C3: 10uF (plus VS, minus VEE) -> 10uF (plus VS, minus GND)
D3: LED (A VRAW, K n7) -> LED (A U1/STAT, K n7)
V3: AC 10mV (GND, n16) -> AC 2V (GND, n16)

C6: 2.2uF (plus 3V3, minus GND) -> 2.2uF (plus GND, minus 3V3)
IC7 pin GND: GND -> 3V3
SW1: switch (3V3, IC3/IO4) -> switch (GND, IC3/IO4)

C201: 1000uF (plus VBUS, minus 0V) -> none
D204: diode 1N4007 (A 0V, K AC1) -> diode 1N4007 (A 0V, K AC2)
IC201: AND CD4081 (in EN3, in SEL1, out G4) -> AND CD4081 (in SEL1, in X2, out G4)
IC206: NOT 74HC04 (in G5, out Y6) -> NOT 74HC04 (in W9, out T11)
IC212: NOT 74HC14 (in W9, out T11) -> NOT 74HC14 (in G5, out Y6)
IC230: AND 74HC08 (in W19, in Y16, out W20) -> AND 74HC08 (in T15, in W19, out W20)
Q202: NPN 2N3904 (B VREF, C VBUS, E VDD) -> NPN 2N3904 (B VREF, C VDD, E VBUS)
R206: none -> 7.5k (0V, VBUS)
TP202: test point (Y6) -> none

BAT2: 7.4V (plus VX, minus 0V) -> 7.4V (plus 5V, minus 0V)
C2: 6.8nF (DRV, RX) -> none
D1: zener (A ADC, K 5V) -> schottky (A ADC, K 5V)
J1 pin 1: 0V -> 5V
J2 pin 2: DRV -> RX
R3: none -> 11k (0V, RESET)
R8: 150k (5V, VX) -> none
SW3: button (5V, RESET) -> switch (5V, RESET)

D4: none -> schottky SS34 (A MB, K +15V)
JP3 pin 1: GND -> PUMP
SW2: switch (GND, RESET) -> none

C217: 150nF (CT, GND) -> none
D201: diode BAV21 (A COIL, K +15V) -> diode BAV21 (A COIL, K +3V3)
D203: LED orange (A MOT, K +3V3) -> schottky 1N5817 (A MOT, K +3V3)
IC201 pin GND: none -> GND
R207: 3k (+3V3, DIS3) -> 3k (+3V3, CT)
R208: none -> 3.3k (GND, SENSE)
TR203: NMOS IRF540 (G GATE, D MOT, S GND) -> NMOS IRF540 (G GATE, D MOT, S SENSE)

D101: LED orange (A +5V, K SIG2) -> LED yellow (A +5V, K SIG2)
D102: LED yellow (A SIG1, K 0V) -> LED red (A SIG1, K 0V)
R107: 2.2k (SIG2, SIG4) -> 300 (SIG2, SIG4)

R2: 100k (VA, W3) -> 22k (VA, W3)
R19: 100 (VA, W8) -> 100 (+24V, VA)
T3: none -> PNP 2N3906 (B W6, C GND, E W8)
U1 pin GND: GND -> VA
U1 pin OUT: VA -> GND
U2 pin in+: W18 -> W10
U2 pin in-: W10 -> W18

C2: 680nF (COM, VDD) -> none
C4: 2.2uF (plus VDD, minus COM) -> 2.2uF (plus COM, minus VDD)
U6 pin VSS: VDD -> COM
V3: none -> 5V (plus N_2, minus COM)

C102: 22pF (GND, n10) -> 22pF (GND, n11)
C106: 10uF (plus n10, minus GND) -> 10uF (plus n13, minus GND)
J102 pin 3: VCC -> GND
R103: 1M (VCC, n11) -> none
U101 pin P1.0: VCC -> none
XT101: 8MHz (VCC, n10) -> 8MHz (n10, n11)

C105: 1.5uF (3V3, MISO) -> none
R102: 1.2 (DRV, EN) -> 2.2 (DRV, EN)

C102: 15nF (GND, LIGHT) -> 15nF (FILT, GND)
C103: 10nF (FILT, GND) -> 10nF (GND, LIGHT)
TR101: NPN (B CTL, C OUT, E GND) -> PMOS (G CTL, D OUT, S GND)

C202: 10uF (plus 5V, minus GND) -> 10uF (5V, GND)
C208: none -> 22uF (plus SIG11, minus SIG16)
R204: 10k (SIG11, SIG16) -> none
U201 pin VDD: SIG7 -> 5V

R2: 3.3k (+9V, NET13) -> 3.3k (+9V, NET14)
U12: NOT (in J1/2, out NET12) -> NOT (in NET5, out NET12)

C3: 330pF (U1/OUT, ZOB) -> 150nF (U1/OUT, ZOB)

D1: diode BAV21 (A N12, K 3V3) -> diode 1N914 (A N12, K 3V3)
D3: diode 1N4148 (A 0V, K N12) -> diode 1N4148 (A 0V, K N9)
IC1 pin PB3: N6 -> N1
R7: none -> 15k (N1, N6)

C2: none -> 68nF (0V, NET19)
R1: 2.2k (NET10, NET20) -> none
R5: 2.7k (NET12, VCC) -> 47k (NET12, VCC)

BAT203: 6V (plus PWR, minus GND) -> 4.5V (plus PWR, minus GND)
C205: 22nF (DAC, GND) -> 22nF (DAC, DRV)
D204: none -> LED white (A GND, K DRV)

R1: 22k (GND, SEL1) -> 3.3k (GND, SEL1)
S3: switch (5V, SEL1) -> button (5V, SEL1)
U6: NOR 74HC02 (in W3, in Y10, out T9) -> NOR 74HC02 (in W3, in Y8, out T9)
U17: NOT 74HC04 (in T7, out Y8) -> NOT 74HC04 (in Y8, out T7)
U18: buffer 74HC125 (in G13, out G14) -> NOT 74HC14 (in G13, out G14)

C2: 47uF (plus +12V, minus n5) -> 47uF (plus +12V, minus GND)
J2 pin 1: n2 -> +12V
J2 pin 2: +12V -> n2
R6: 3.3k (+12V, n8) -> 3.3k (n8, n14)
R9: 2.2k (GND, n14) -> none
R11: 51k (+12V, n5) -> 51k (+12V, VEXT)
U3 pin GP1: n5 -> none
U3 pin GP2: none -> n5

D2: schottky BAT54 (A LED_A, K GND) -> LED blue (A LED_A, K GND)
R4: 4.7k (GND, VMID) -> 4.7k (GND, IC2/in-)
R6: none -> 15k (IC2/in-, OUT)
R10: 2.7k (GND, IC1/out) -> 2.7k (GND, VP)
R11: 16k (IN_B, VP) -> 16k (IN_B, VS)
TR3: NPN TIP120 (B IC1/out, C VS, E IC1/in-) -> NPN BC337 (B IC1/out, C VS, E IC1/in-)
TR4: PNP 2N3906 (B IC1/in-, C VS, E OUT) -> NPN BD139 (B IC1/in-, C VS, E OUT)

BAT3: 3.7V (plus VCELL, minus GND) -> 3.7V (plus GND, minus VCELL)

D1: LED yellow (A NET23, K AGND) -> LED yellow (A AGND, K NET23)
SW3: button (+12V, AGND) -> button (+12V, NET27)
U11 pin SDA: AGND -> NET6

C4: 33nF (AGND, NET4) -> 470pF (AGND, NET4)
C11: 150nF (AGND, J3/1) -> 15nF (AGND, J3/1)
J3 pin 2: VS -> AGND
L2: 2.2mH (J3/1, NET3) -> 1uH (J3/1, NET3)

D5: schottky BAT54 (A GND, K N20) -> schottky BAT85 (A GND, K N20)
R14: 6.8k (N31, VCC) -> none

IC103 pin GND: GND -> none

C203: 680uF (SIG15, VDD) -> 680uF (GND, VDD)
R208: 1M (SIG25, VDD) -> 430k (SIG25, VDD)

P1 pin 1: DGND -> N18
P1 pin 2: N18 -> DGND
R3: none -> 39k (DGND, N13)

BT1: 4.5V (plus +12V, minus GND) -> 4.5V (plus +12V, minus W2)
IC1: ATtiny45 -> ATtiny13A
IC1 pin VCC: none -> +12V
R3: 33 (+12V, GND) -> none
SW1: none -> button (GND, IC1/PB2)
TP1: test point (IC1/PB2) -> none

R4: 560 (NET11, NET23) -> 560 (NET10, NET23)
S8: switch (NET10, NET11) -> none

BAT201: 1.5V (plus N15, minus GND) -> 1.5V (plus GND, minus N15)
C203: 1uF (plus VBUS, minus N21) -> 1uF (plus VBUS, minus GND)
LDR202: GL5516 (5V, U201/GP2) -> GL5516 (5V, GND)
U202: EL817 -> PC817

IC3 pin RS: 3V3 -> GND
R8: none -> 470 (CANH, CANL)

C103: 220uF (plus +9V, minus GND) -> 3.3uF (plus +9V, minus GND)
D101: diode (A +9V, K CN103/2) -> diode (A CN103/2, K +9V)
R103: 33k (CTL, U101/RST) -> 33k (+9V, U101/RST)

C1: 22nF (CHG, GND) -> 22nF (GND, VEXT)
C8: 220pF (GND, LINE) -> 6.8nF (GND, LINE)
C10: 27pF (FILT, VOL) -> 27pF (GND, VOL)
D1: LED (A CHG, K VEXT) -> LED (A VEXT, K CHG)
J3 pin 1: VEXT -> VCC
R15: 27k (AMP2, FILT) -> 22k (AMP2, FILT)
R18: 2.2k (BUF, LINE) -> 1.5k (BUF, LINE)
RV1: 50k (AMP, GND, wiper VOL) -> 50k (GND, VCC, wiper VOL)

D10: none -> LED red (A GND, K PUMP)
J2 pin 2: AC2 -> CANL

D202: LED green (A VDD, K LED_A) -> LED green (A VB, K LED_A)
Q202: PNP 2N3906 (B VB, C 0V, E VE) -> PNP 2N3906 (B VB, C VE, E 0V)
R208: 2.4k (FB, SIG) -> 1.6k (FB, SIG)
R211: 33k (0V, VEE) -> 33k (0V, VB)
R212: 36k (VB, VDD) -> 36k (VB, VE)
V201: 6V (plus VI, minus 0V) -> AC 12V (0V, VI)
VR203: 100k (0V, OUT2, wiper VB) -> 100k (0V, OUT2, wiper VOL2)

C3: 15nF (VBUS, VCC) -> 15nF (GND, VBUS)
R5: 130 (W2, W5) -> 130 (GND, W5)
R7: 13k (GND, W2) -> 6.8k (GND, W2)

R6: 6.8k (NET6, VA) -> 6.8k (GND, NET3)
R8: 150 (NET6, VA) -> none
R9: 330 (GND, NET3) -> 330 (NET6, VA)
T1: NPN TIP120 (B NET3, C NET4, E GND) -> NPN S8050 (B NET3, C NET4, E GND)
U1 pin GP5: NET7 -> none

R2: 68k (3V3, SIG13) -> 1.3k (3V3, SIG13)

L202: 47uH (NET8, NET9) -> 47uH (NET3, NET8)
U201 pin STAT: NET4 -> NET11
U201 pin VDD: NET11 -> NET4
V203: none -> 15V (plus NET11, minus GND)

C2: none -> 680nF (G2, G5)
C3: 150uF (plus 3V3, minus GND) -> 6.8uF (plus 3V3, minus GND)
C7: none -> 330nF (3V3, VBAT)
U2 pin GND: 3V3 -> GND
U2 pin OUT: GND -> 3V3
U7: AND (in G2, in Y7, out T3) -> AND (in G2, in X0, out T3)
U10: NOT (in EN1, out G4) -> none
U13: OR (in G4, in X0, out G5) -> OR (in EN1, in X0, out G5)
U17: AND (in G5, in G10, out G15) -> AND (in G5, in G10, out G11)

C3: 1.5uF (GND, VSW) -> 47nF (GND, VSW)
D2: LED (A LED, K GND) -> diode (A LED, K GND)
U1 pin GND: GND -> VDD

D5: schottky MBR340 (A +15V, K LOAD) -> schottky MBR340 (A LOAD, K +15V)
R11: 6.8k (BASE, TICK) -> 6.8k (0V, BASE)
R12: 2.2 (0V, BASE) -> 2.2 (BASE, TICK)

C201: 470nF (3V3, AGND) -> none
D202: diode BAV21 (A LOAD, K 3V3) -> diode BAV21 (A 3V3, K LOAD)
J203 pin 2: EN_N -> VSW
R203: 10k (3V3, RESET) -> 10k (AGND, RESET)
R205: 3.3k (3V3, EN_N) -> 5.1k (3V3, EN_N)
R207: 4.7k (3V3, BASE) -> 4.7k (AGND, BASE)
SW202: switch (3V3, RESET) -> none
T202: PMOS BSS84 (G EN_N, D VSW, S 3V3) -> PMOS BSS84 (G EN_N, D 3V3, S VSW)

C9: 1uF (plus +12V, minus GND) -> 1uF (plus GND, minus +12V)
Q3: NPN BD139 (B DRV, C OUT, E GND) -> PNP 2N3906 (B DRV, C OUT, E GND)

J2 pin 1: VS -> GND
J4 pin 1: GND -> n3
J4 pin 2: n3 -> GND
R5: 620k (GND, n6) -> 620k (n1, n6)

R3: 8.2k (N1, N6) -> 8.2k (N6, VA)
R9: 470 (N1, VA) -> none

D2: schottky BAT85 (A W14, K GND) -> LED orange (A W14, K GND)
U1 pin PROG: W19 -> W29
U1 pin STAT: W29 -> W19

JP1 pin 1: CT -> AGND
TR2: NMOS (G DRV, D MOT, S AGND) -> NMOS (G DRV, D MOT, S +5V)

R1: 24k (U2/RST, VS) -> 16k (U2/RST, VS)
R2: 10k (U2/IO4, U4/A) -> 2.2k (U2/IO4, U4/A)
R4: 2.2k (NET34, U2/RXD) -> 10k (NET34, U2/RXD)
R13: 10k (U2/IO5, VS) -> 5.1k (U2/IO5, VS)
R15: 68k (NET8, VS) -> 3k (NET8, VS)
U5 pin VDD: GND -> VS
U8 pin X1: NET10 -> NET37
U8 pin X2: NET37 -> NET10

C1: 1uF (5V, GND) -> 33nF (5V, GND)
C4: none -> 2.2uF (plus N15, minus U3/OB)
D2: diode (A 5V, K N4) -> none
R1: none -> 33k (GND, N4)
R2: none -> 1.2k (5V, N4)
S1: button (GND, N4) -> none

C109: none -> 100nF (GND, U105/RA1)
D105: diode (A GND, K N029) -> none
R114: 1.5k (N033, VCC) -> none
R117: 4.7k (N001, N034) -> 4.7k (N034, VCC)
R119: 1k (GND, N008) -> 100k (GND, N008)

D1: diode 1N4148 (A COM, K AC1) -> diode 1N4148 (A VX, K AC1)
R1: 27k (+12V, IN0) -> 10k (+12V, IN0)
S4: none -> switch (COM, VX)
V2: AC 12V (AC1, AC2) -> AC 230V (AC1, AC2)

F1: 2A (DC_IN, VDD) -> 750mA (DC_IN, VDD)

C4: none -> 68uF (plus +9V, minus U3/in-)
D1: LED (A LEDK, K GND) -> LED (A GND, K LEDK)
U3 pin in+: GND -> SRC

> **About this task**
Starting with the line that contains "T202: PMOS BSS84", return each line through the last one of the data above, exactly as written and nothing more.

> **Result of this exercise**
T202: PMOS BSS84 (G EN_N, D VSW, S 3V3) -> PMOS BSS84 (G EN_N, D 3V3, S VSW)

C9: 1uF (plus +12V, minus GND) -> 1uF (plus GND, minus +12V)
Q3: NPN BD139 (B DRV, C OUT, E GND) -> PNP 2N3906 (B DRV, C OUT, E GND)

J2 pin 1: VS -> GND
J4 pin 1: GND -> n3
J4 pin 2: n3 -> GND
R5: 620k (GND, n6) -> 620k (n1, n6)

R3: 8.2k (N1, N6) -> 8.2k (N6, VA)
R9: 470 (N1, VA) -> none

D2: schottky BAT85 (A W14, K GND) -> LED orange (A W14, K GND)
U1 pin PROG: W19 -> W29
U1 pin STAT: W29 -> W19

JP1 pin 1: CT -> AGND
TR2: NMOS (G DRV, D MOT, S AGND) -> NMOS (G DRV, D MOT, S +5V)

R1: 24k (U2/RST, VS) -> 16k (U2/RST, VS)
R2: 10k (U2/IO4, U4/A) -> 2.2k (U2/IO4, U4/A)
R4: 2.2k (NET34, U2/RXD) -> 10k (NET34, U2/RXD)
R13: 10k (U2/IO5, VS) -> 5.1k (U2/IO5, VS)
R15: 68k (NET8, VS) -> 3k (NET8, VS)
U5 pin VDD: GND -> VS
U8 pin X1: NET10 -> NET37
U8 pin X2: NET37 -> NET10

C1: 1uF (5V, GND) -> 33nF (5V, GND)
C4: none -> 2.2uF (plus N15, minus U3/OB)
D2: diode (A 5V, K N4) -> none
R1: none -> 33k (GND, N4)
R2: none -> 1.2k (5V, N4)
S1: button (GND, N4) -> none

C109: none -> 100nF (GND, U105/RA1)
D105: diode (A GND, K N029) -> none
R114: 1.5k (N033, VCC) -> none
R117: 4.7k (N001, N034) -> 4.7k (N034, VCC)
R119: 1k (GND, N008) -> 100k (GND, N008)

D1: diode 1N4148 (A COM, K AC1) -> diode 1N4148 (A VX, K AC1)
R1: 27k (+12V, IN0) -> 10k (+12V, IN0)
S4: none -> switch (COM, VX)
V2: AC 12V (AC1, AC2) -> AC 230V (AC1, AC2)

F1: 2A (DC_IN, VDD) -> 750mA (DC_IN, VDD)

C4: none -> 68uF (plus +9V, minus U3/in-)
D1: LED (A LEDK, K GND) -> LED (A GND, K LEDK)
U3 pin in+: GND -> SRC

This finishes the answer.